● The task: Copy task for the material below: print the line with "PIR pin OUT: D2 -> D4" and every line after it to the end, exactly as written, without the pictures.

● The records:
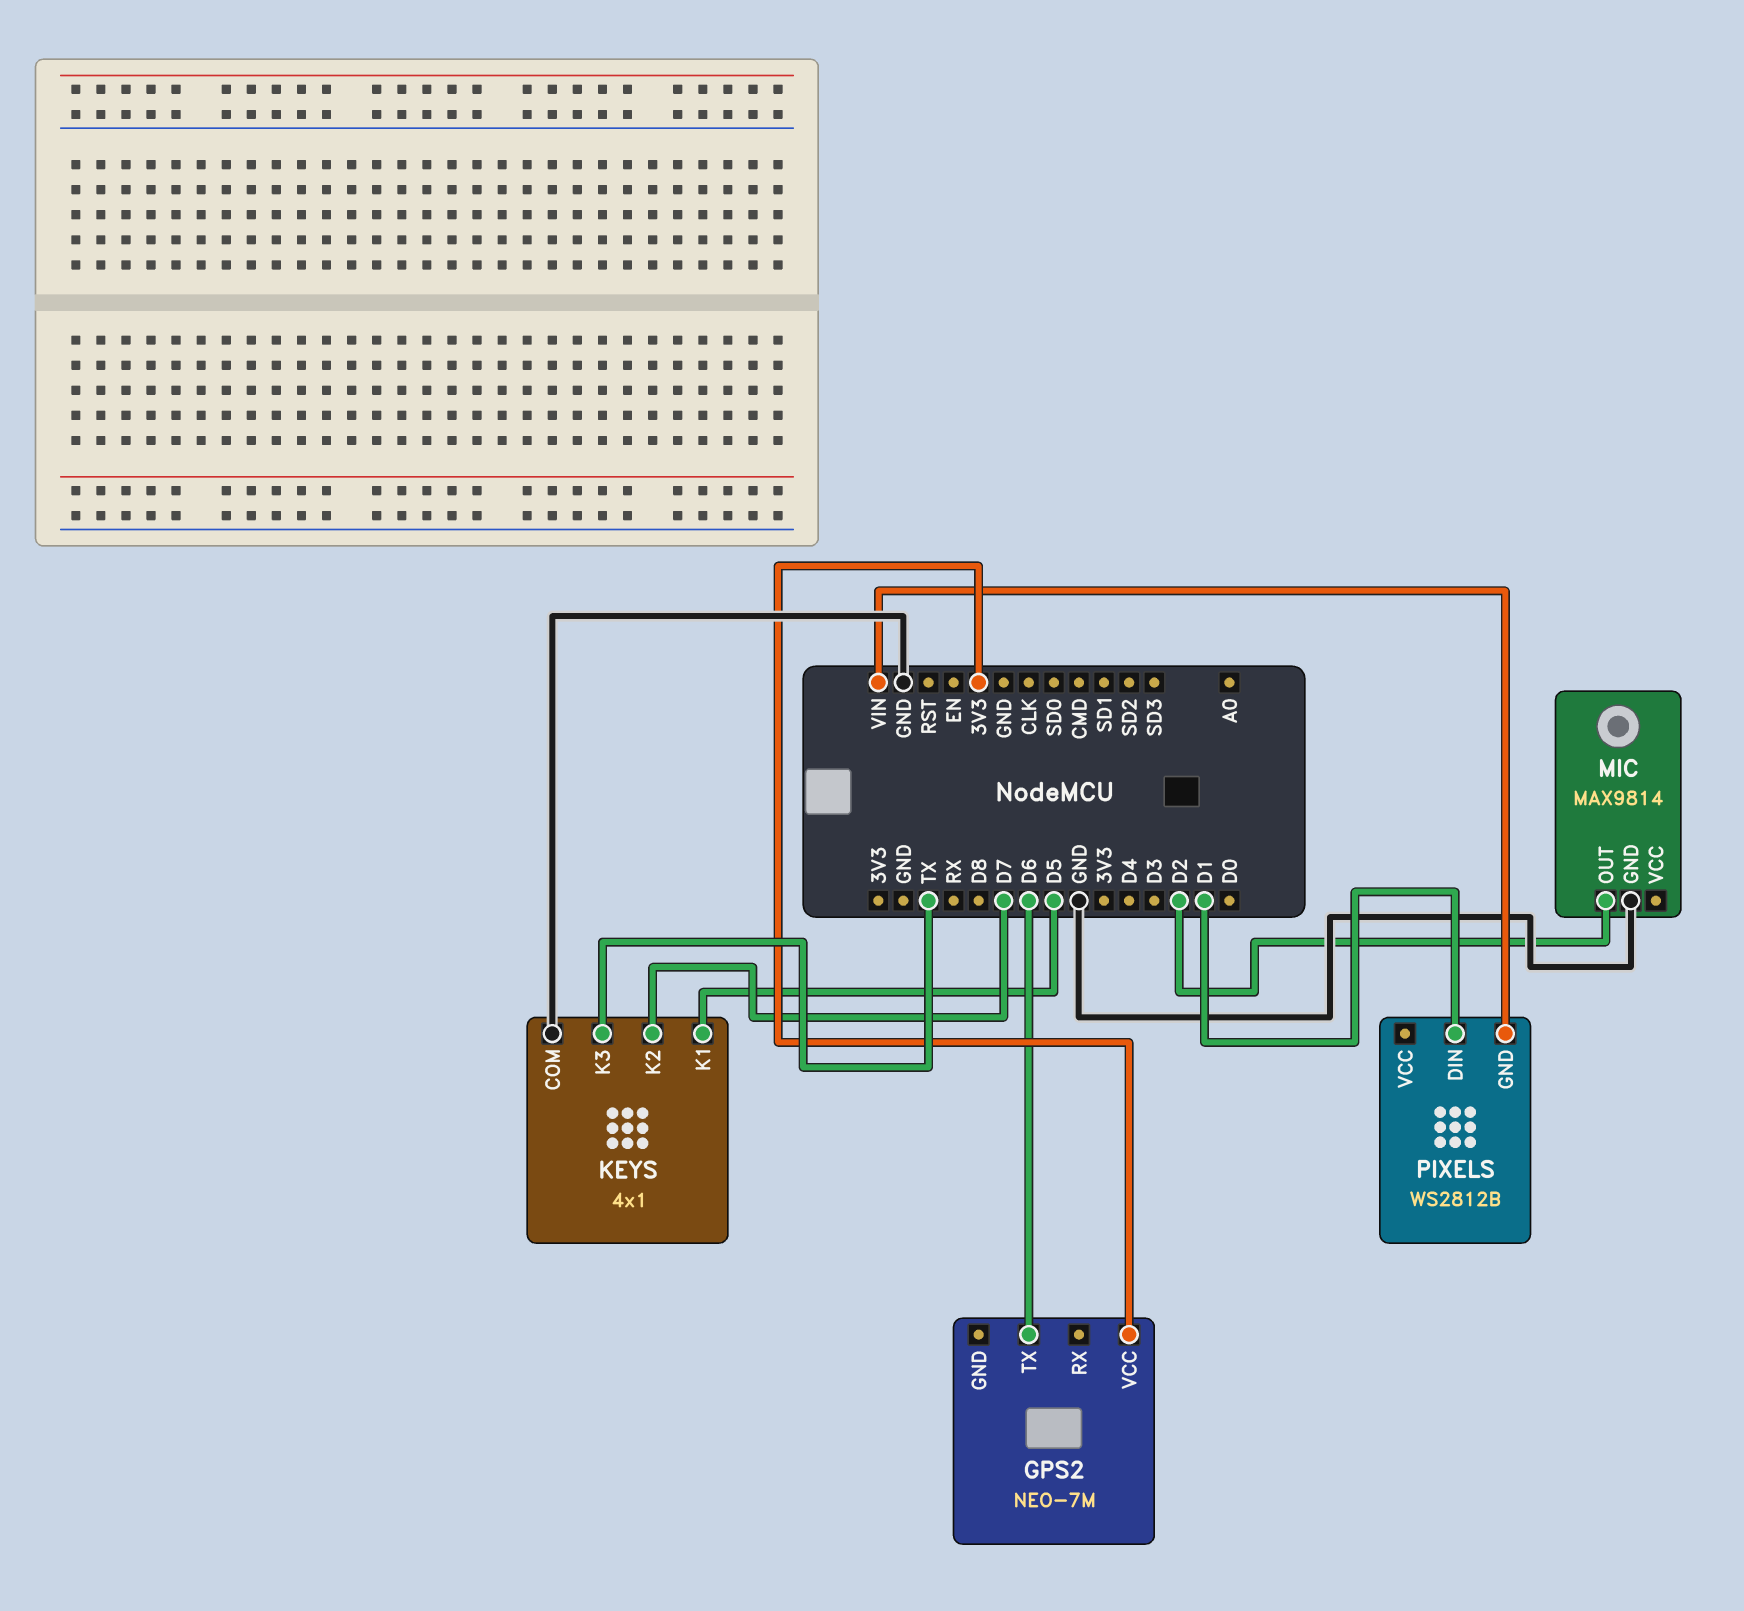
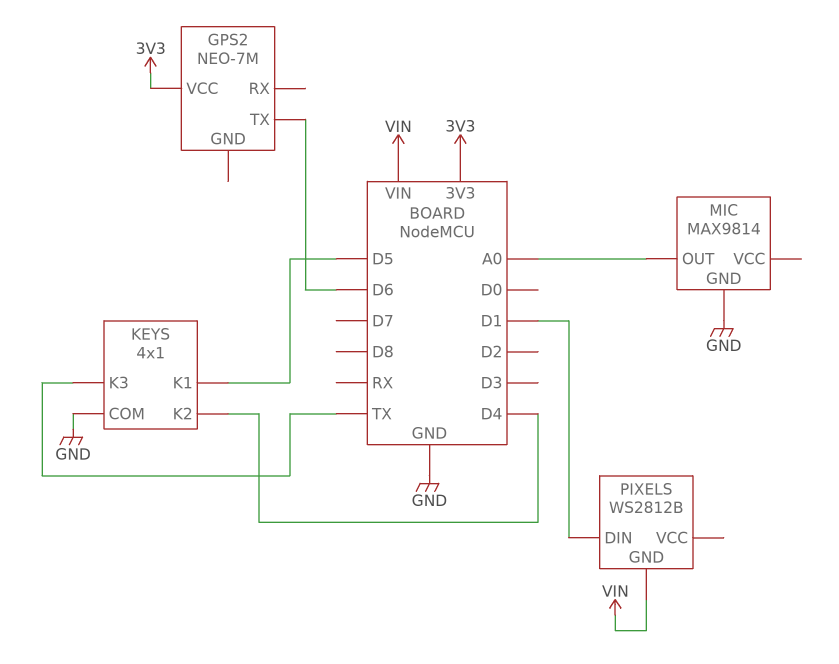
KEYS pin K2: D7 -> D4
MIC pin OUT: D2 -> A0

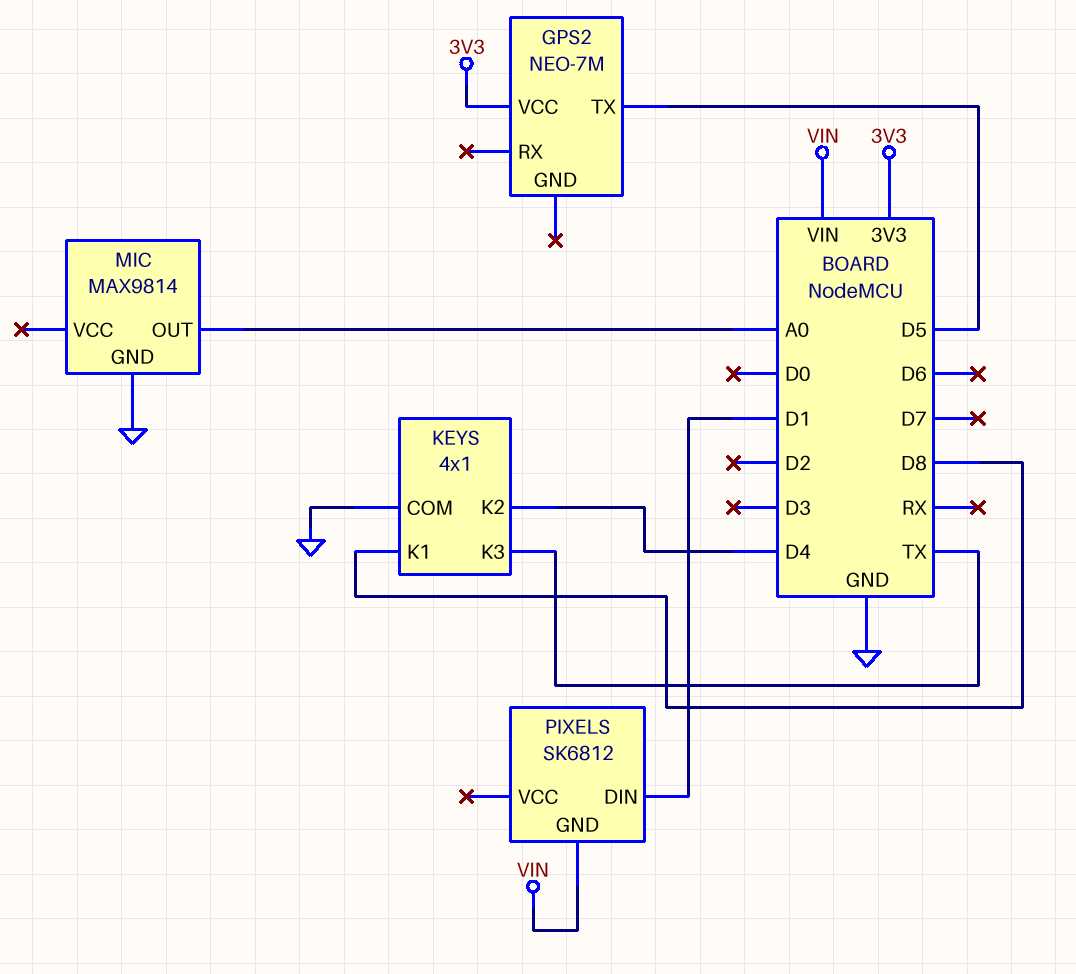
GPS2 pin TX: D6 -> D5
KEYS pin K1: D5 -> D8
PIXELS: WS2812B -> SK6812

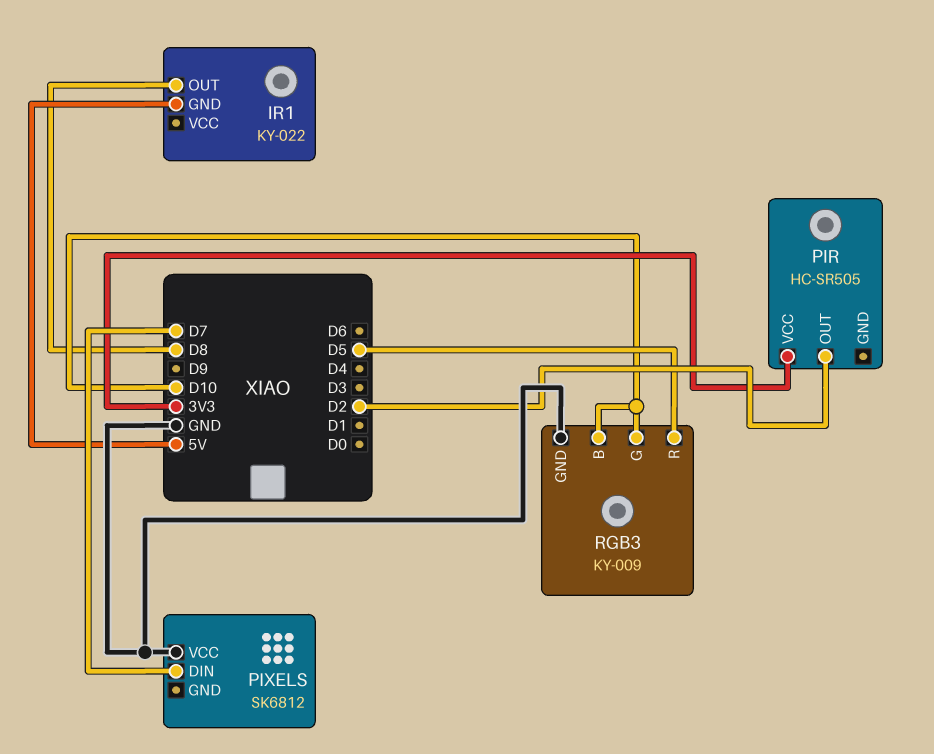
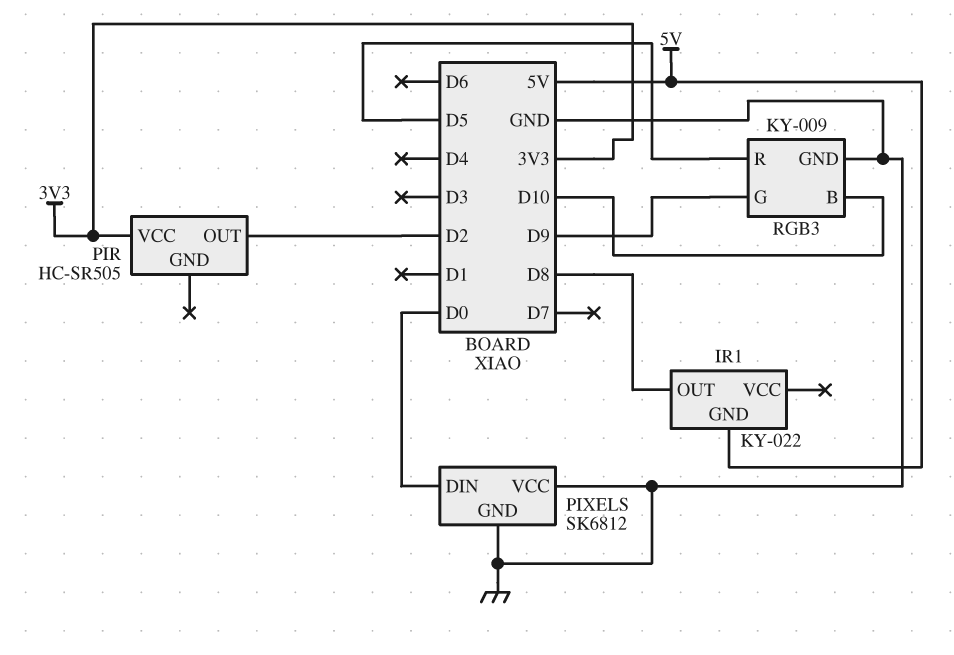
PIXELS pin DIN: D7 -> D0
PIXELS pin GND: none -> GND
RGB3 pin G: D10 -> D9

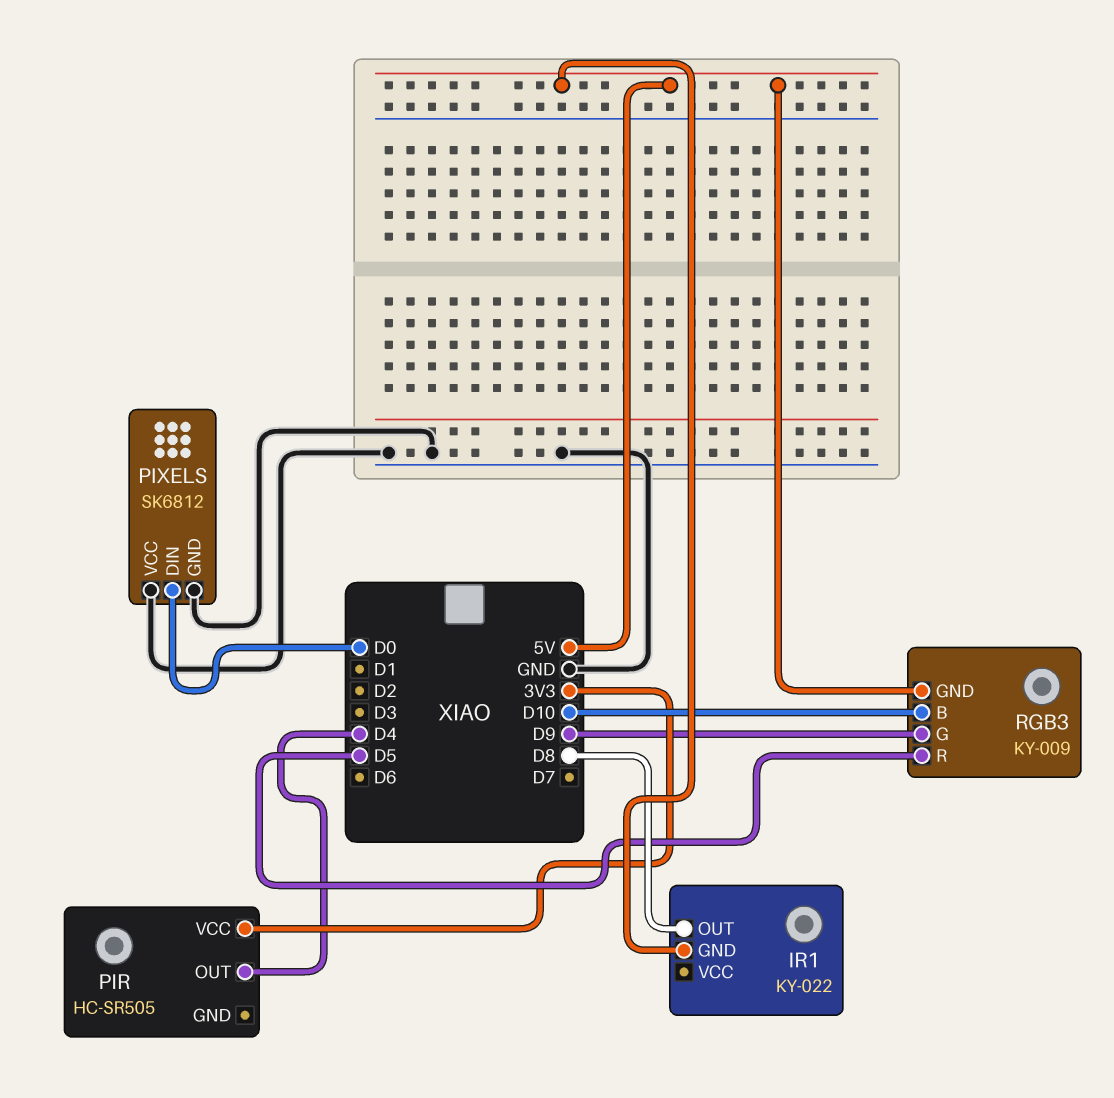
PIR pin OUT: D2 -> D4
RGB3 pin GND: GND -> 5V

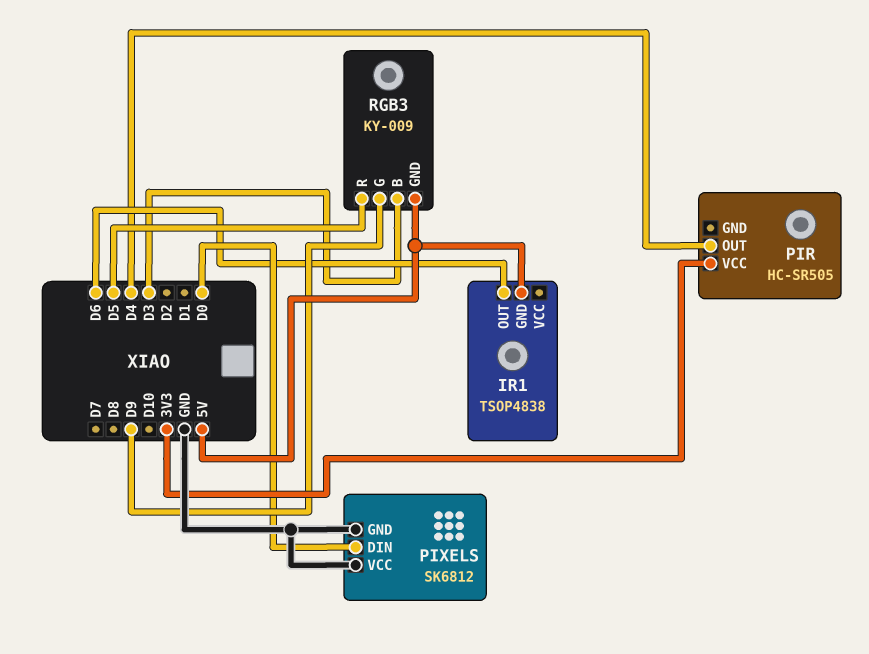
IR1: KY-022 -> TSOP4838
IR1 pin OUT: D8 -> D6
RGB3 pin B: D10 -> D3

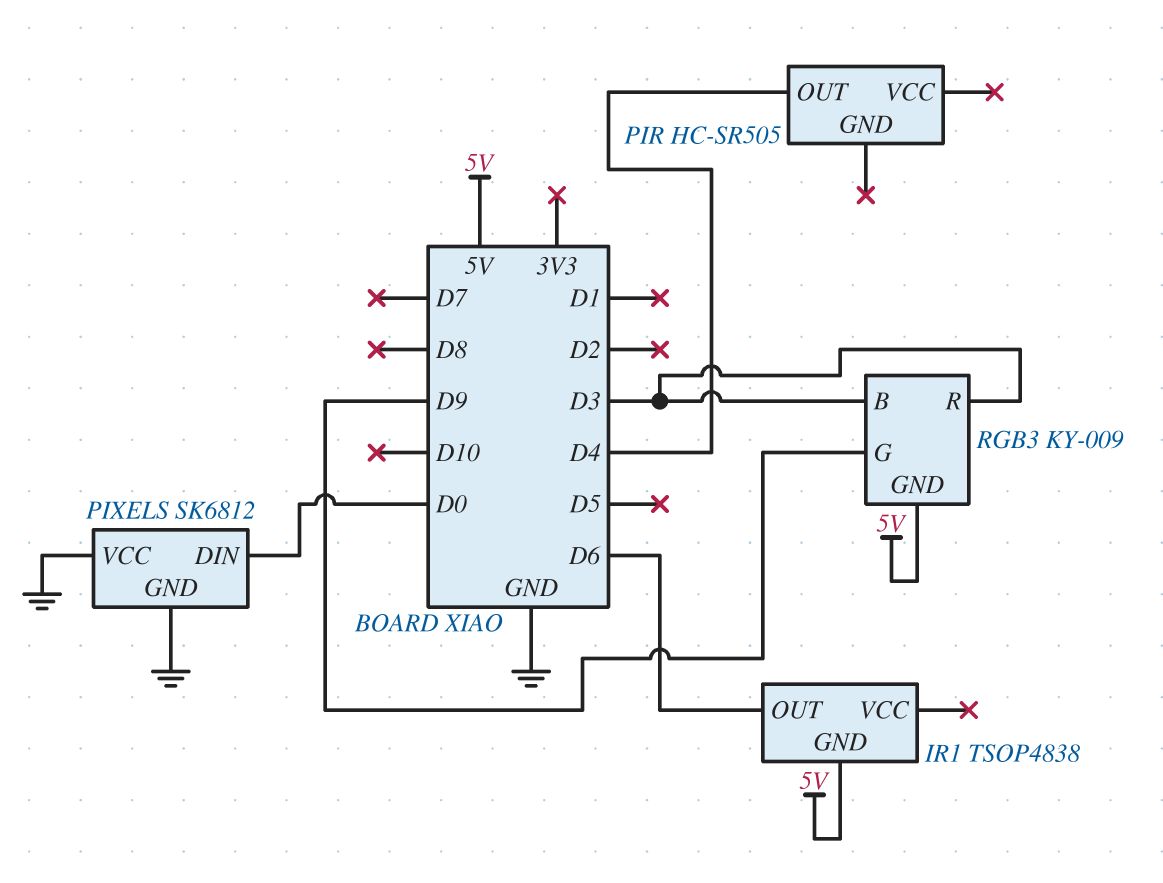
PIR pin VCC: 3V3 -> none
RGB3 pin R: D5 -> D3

● Expected answer:
PIR pin OUT: D2 -> D4
RGB3 pin GND: GND -> 5V

IR1: KY-022 -> TSOP4838
IR1 pin OUT: D8 -> D6
RGB3 pin B: D10 -> D3

PIR pin VCC: 3V3 -> none
RGB3 pin R: D5 -> D3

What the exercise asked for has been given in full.